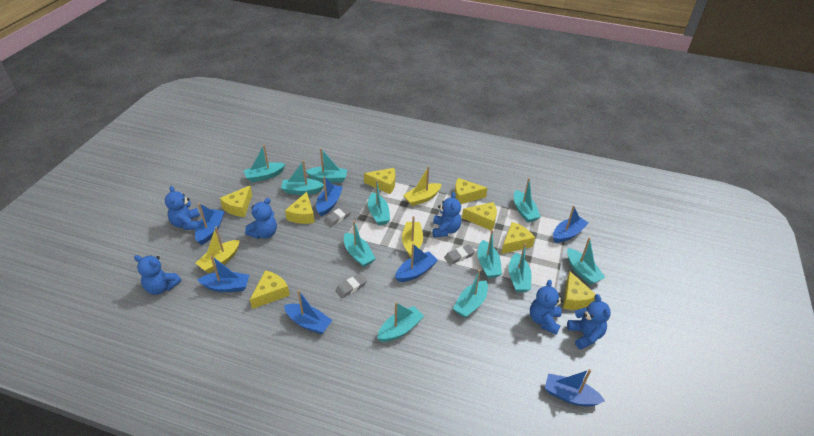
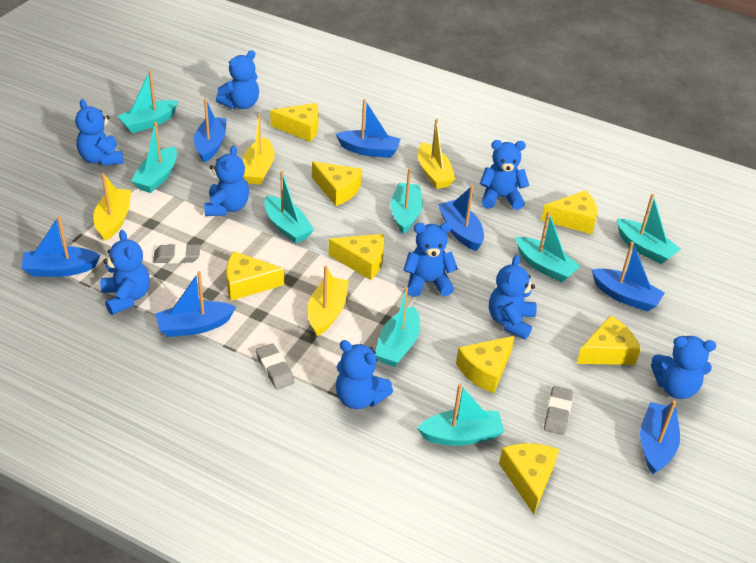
blue teddy bear: 6 -> 9
turquoise boat: 11 -> 8
yellow boat: 3 -> 4

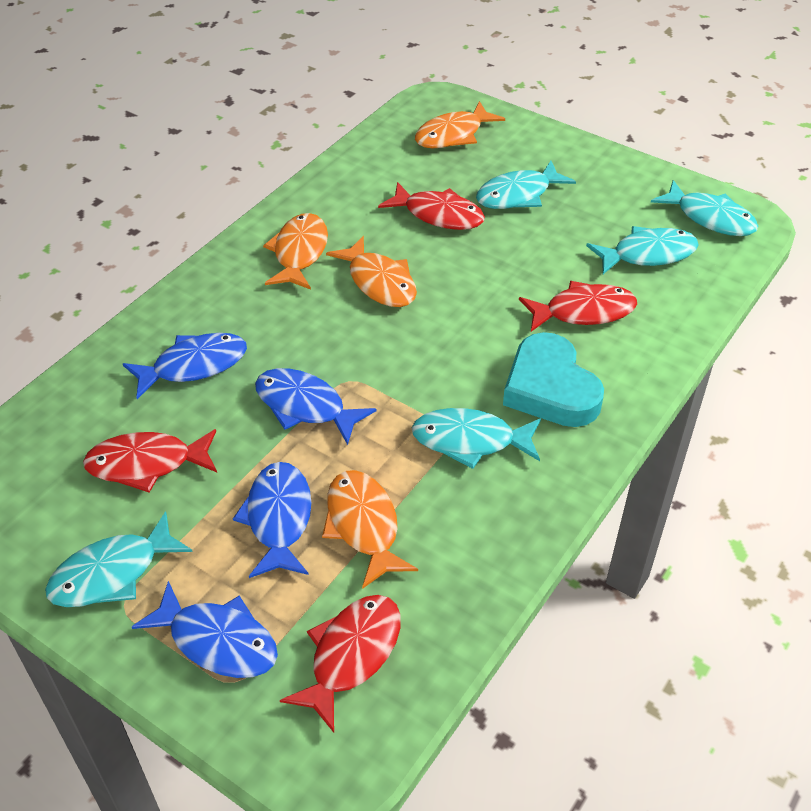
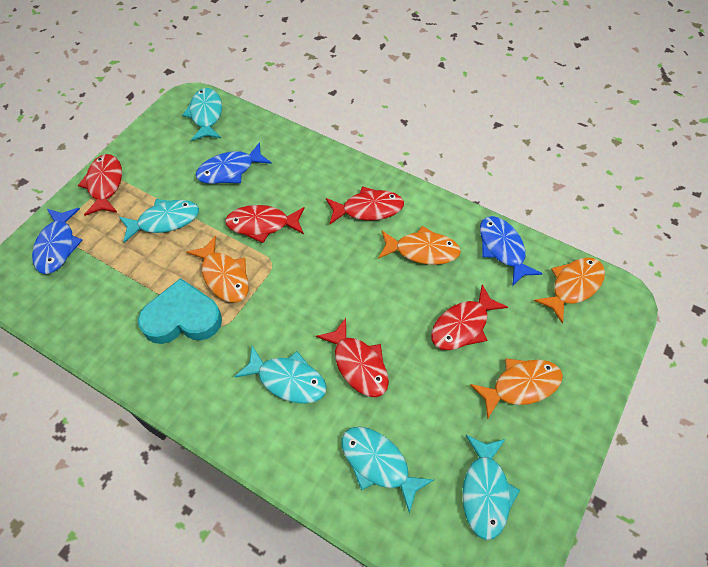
blue fish: 4 -> 3
red fish: 4 -> 5

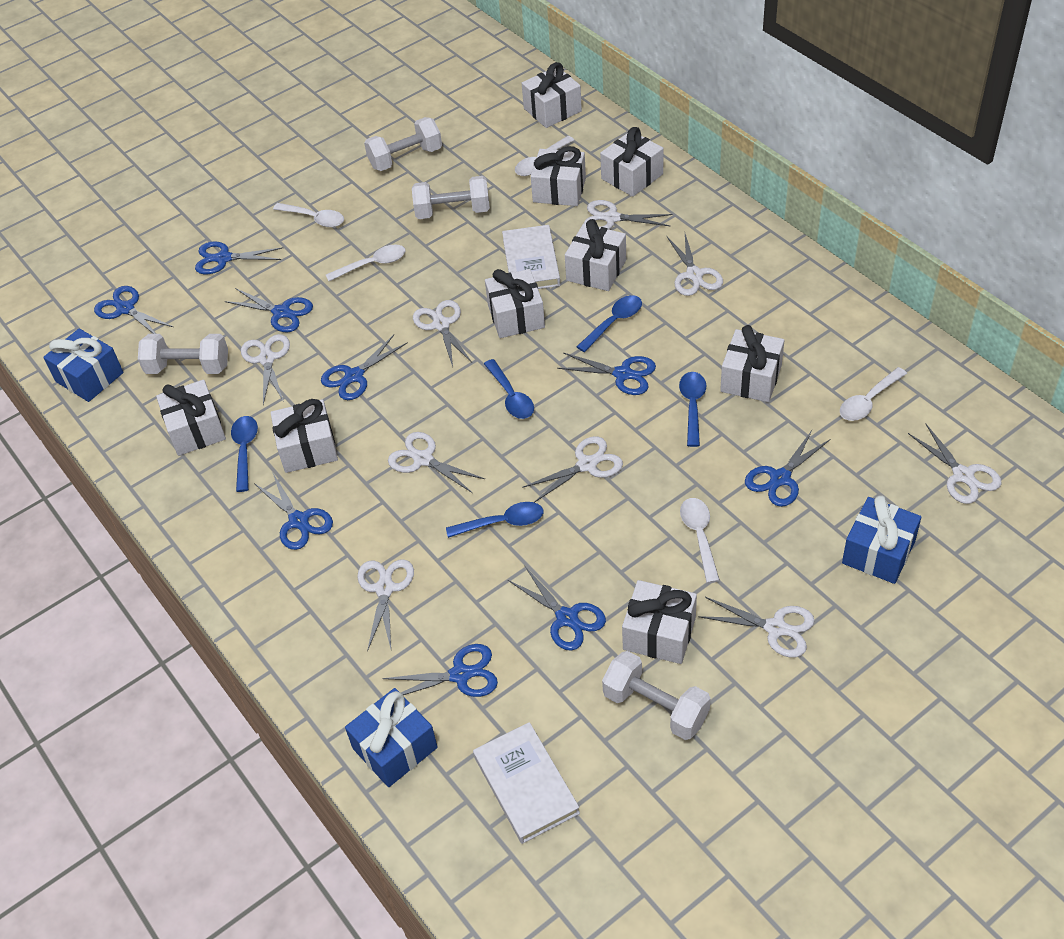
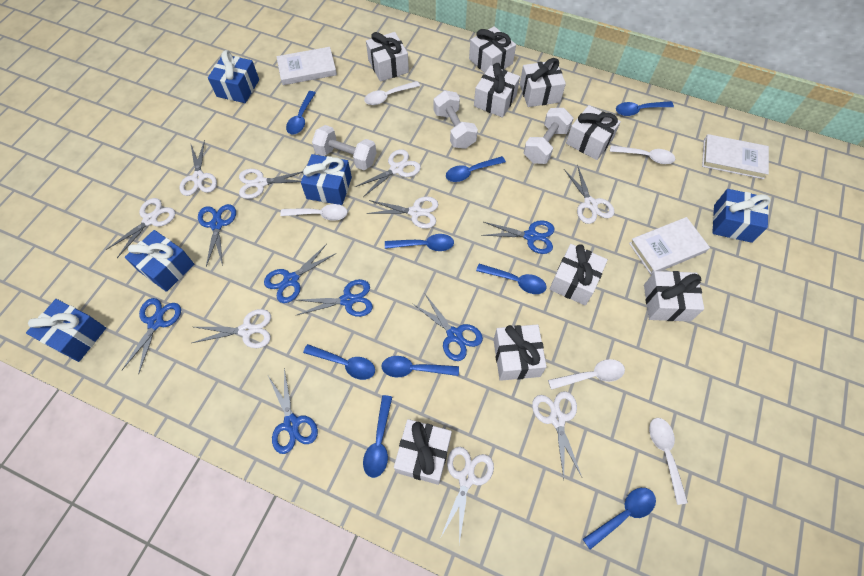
blue gift: 3 -> 5
blue scissors: 9 -> 7
blue spoon: 5 -> 9
white book: 2 -> 3
white dumbbell: 4 -> 3

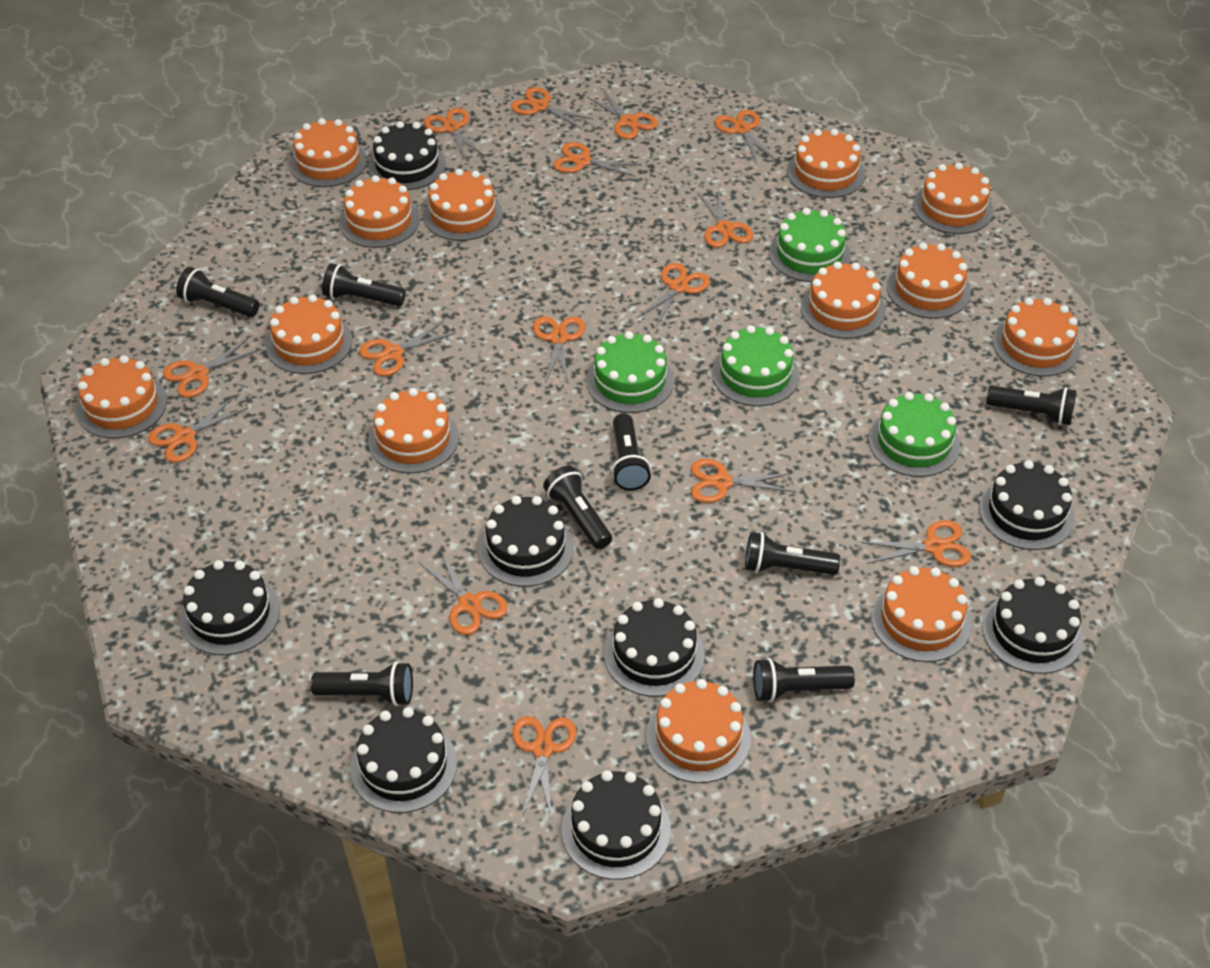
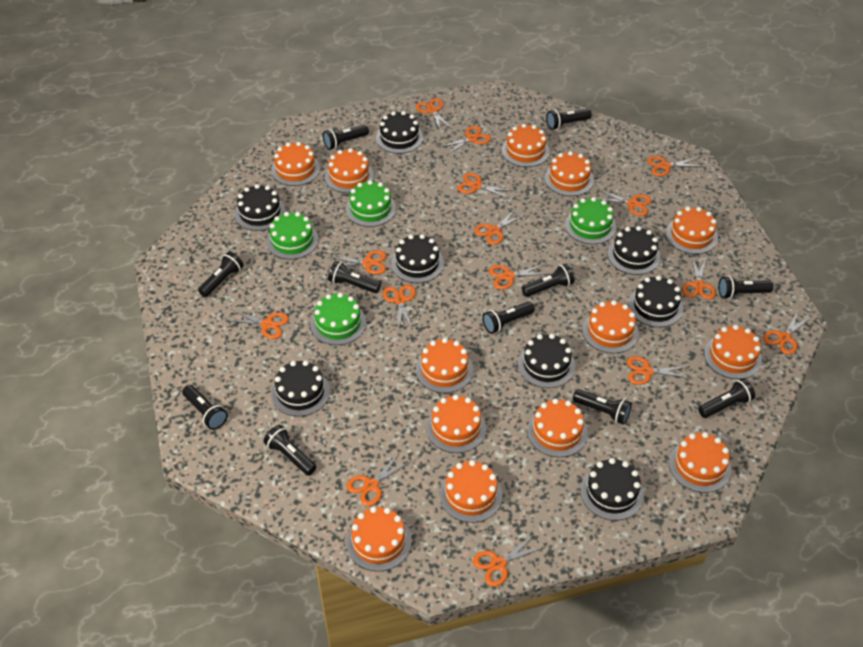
black flashlight: 8 -> 11

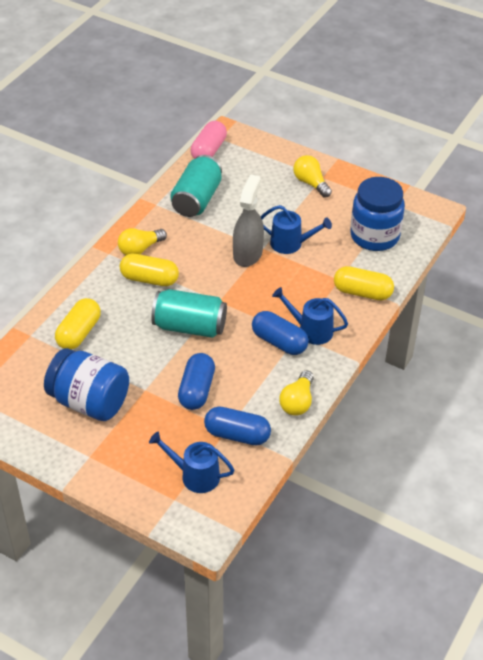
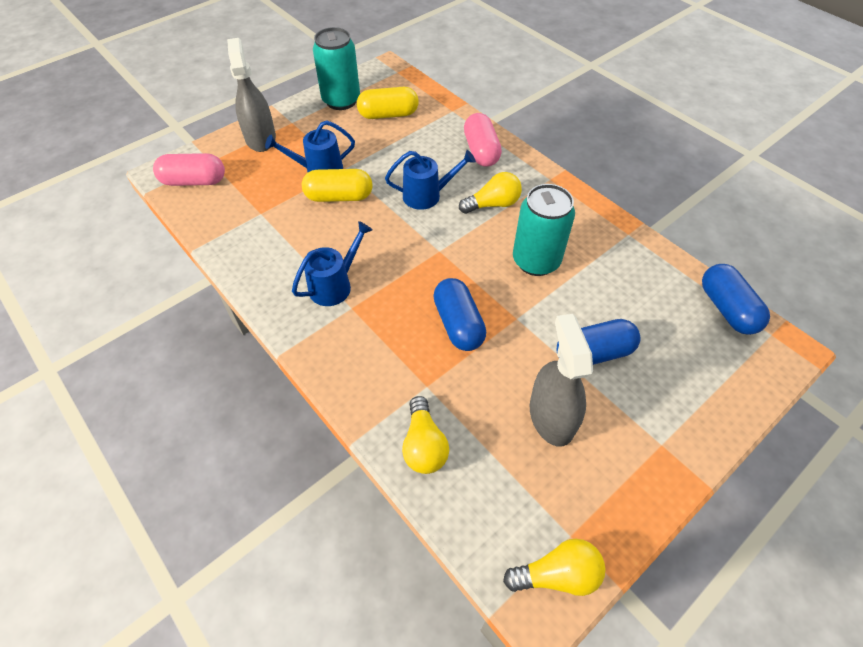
blue jar: 2 -> 0
grey spray bottle: 1 -> 2
pink capsule: 1 -> 2
yellow capsule: 3 -> 2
########
» **Prompt**: Images in the records must not be repeated; everything else should be returned exactly.

» **Finished task**:
blue teddy bear: 6 -> 9
turquoise boat: 11 -> 8
yellow boat: 3 -> 4

blue fish: 4 -> 3
red fish: 4 -> 5

blue gift: 3 -> 5
blue scissors: 9 -> 7
blue spoon: 5 -> 9
white book: 2 -> 3
white dumbbell: 4 -> 3

black flashlight: 8 -> 11

blue jar: 2 -> 0
grey spray bottle: 1 -> 2
pink capsule: 1 -> 2
yellow capsule: 3 -> 2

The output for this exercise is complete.